• **Before-and-after object lists**:
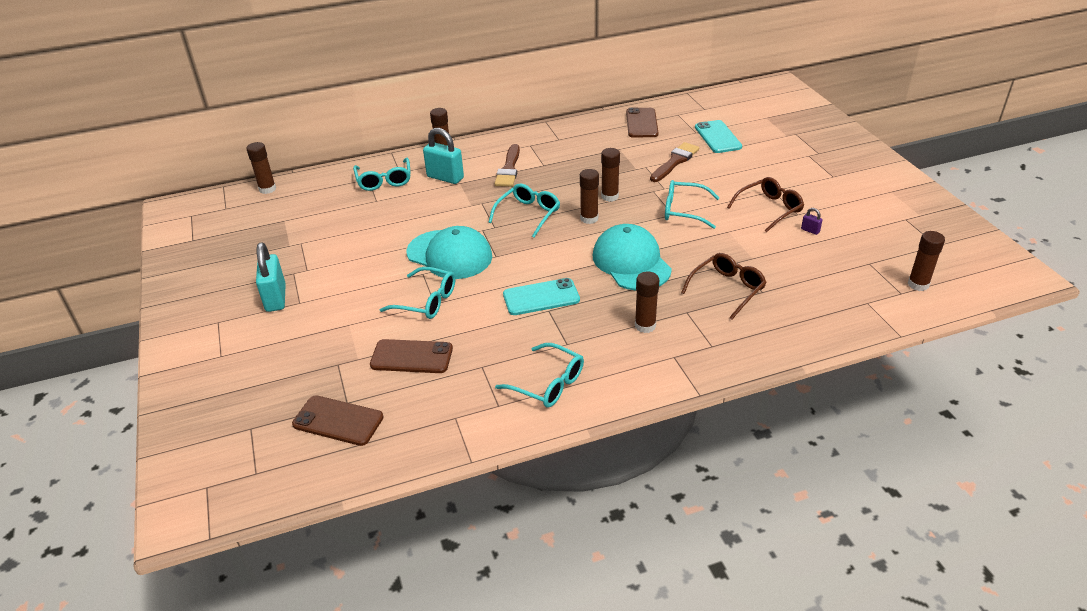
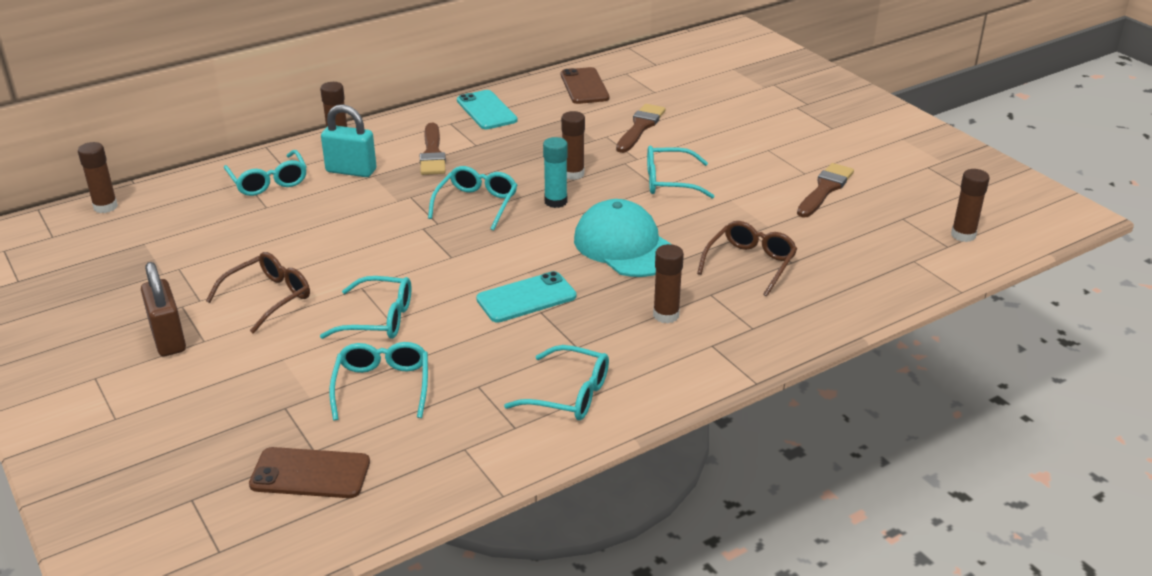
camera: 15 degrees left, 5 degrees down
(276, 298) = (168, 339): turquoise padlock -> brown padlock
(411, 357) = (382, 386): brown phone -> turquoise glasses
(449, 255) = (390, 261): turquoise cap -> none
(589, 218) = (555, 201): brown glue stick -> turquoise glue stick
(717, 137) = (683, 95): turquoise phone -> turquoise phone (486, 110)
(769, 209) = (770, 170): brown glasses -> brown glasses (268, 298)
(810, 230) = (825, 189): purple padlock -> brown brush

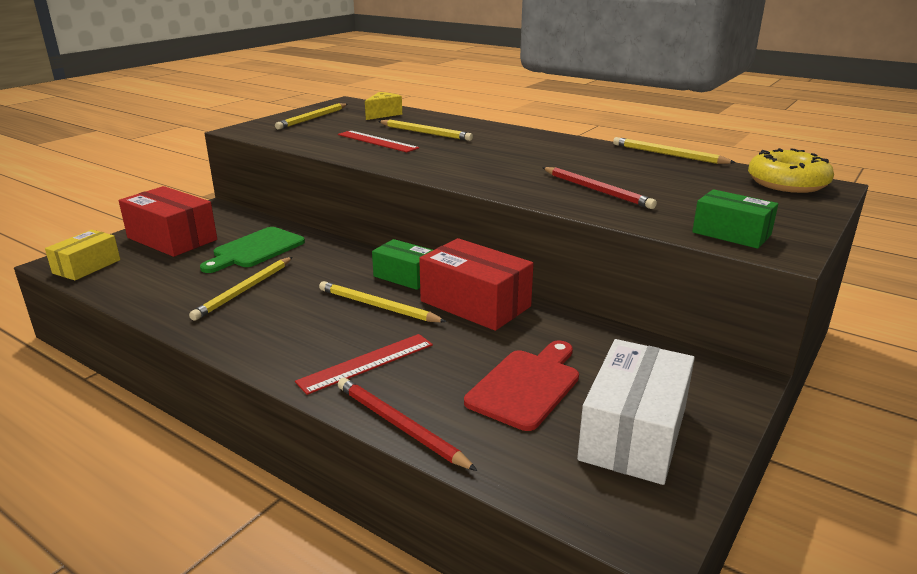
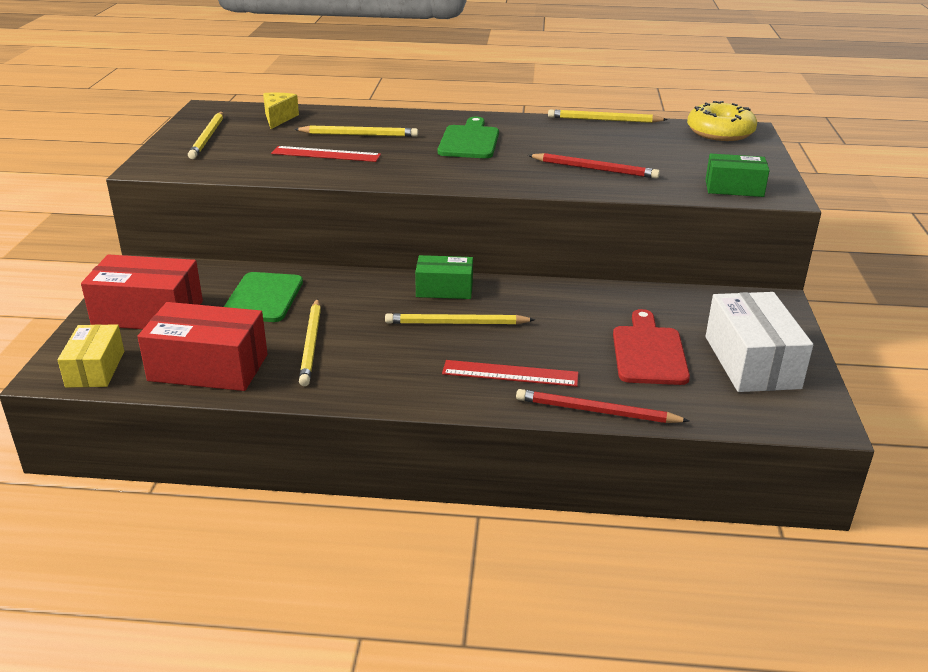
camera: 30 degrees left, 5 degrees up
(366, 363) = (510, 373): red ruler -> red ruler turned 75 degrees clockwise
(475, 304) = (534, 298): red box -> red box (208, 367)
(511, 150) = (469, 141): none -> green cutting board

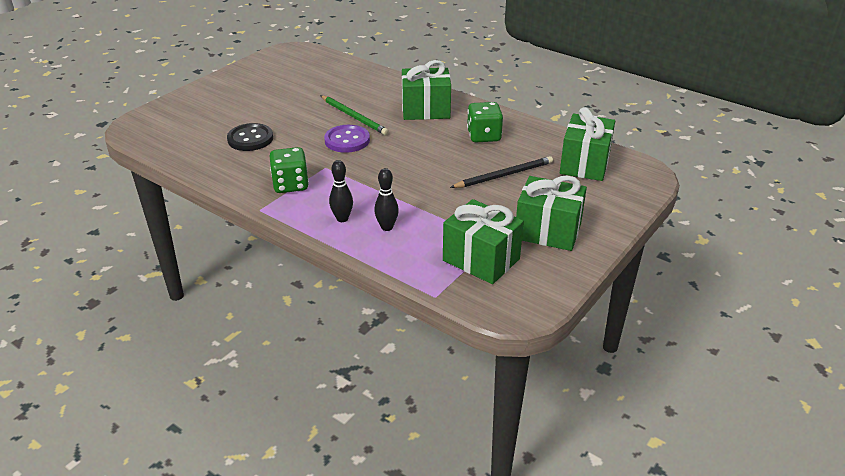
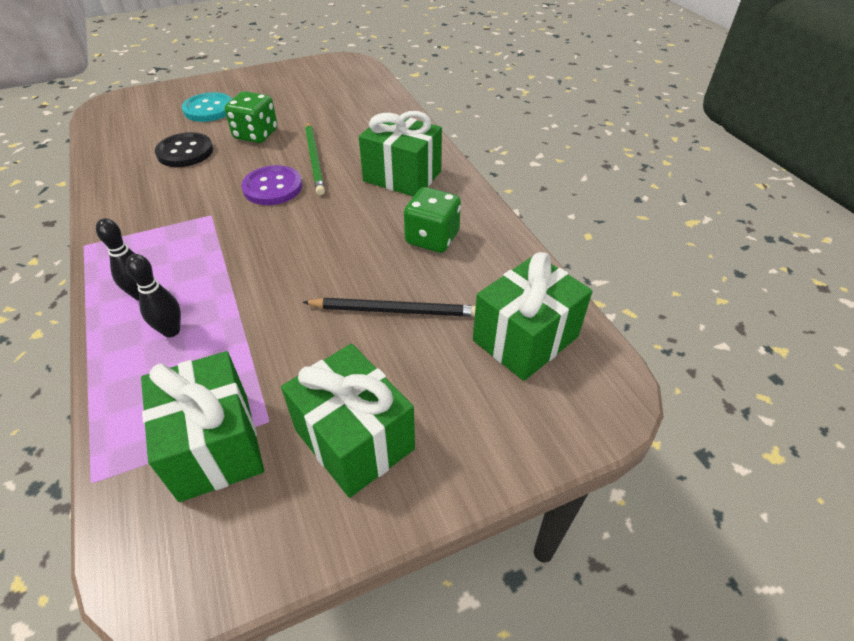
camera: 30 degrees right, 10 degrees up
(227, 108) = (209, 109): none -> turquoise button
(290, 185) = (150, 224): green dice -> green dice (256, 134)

• **REQUIREMENT**: Give again, exactly, the lines starting at the first entry above and ending at the line with "(449, 255) = (390, 261): turquoise"; please leave pictures out.

• **OUTPUT BELOW**:
camera: 15 degrees left, 5 degrees down
(276, 298) = (168, 339): turquoise padlock -> brown padlock
(411, 357) = (382, 386): brown phone -> turquoise glasses
(449, 255) = (390, 261): turquoise cap -> none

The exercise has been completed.